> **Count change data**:
· · · · · · ·

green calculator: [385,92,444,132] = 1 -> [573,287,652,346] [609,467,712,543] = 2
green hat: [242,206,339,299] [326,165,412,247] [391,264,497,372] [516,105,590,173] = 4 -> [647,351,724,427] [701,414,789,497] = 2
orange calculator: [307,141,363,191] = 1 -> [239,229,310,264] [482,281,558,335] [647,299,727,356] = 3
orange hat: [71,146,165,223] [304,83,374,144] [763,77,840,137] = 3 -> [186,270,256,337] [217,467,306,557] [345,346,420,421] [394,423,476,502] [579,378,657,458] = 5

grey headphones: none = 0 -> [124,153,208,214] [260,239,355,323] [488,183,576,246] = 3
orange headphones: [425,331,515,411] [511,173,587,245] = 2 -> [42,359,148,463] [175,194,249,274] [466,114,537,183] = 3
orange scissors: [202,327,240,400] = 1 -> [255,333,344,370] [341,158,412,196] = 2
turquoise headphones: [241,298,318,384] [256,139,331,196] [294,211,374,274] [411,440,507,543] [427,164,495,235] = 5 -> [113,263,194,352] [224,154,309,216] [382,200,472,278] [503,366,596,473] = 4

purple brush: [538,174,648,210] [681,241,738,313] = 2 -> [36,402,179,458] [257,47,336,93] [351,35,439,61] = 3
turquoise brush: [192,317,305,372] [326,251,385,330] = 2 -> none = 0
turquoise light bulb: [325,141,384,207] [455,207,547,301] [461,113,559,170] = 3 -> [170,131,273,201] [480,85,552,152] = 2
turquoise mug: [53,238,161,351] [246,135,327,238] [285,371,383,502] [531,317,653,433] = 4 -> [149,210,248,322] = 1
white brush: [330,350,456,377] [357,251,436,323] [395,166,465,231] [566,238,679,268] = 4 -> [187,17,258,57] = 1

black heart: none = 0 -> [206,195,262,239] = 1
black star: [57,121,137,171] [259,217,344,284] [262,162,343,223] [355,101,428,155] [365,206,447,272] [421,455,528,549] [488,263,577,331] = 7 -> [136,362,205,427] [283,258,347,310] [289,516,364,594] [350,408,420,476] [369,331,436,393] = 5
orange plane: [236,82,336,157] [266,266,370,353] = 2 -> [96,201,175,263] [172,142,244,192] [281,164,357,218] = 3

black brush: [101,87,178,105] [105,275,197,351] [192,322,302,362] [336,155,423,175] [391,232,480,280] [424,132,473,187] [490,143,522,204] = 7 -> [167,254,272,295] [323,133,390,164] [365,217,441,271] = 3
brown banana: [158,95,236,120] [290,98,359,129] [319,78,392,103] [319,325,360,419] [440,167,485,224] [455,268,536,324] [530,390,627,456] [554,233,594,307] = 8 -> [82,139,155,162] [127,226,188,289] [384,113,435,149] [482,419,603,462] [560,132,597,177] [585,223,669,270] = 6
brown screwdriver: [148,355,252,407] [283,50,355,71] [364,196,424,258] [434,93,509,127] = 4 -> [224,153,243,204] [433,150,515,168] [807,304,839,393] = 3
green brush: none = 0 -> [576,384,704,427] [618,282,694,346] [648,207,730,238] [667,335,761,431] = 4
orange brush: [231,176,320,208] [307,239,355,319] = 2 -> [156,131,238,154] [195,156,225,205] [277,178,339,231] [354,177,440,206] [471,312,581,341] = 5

· · · · · · ·

> **Task requirements**: Please restate each record exactly as it reads.

> **Answer space**:
green calculator: [385,92,444,132] = 1 -> [573,287,652,346] [609,467,712,543] = 2
green hat: [242,206,339,299] [326,165,412,247] [391,264,497,372] [516,105,590,173] = 4 -> [647,351,724,427] [701,414,789,497] = 2
orange calculator: [307,141,363,191] = 1 -> [239,229,310,264] [482,281,558,335] [647,299,727,356] = 3
orange hat: [71,146,165,223] [304,83,374,144] [763,77,840,137] = 3 -> [186,270,256,337] [217,467,306,557] [345,346,420,421] [394,423,476,502] [579,378,657,458] = 5

grey headphones: none = 0 -> [124,153,208,214] [260,239,355,323] [488,183,576,246] = 3
orange headphones: [425,331,515,411] [511,173,587,245] = 2 -> [42,359,148,463] [175,194,249,274] [466,114,537,183] = 3
orange scissors: [202,327,240,400] = 1 -> [255,333,344,370] [341,158,412,196] = 2
turquoise headphones: [241,298,318,384] [256,139,331,196] [294,211,374,274] [411,440,507,543] [427,164,495,235] = 5 -> [113,263,194,352] [224,154,309,216] [382,200,472,278] [503,366,596,473] = 4

purple brush: [538,174,648,210] [681,241,738,313] = 2 -> [36,402,179,458] [257,47,336,93] [351,35,439,61] = 3
turquoise brush: [192,317,305,372] [326,251,385,330] = 2 -> none = 0
turquoise light bulb: [325,141,384,207] [455,207,547,301] [461,113,559,170] = 3 -> [170,131,273,201] [480,85,552,152] = 2
turquoise mug: [53,238,161,351] [246,135,327,238] [285,371,383,502] [531,317,653,433] = 4 -> [149,210,248,322] = 1
white brush: [330,350,456,377] [357,251,436,323] [395,166,465,231] [566,238,679,268] = 4 -> [187,17,258,57] = 1

black heart: none = 0 -> [206,195,262,239] = 1
black star: [57,121,137,171] [259,217,344,284] [262,162,343,223] [355,101,428,155] [365,206,447,272] [421,455,528,549] [488,263,577,331] = 7 -> [136,362,205,427] [283,258,347,310] [289,516,364,594] [350,408,420,476] [369,331,436,393] = 5
orange plane: [236,82,336,157] [266,266,370,353] = 2 -> [96,201,175,263] [172,142,244,192] [281,164,357,218] = 3

black brush: [101,87,178,105] [105,275,197,351] [192,322,302,362] [336,155,423,175] [391,232,480,280] [424,132,473,187] [490,143,522,204] = 7 -> [167,254,272,295] [323,133,390,164] [365,217,441,271] = 3
brown banana: [158,95,236,120] [290,98,359,129] [319,78,392,103] [319,325,360,419] [440,167,485,224] [455,268,536,324] [530,390,627,456] [554,233,594,307] = 8 -> [82,139,155,162] [127,226,188,289] [384,113,435,149] [482,419,603,462] [560,132,597,177] [585,223,669,270] = 6
brown screwdriver: [148,355,252,407] [283,50,355,71] [364,196,424,258] [434,93,509,127] = 4 -> [224,153,243,204] [433,150,515,168] [807,304,839,393] = 3
green brush: none = 0 -> [576,384,704,427] [618,282,694,346] [648,207,730,238] [667,335,761,431] = 4
orange brush: [231,176,320,208] [307,239,355,319] = 2 -> [156,131,238,154] [195,156,225,205] [277,178,339,231] [354,177,440,206] [471,312,581,341] = 5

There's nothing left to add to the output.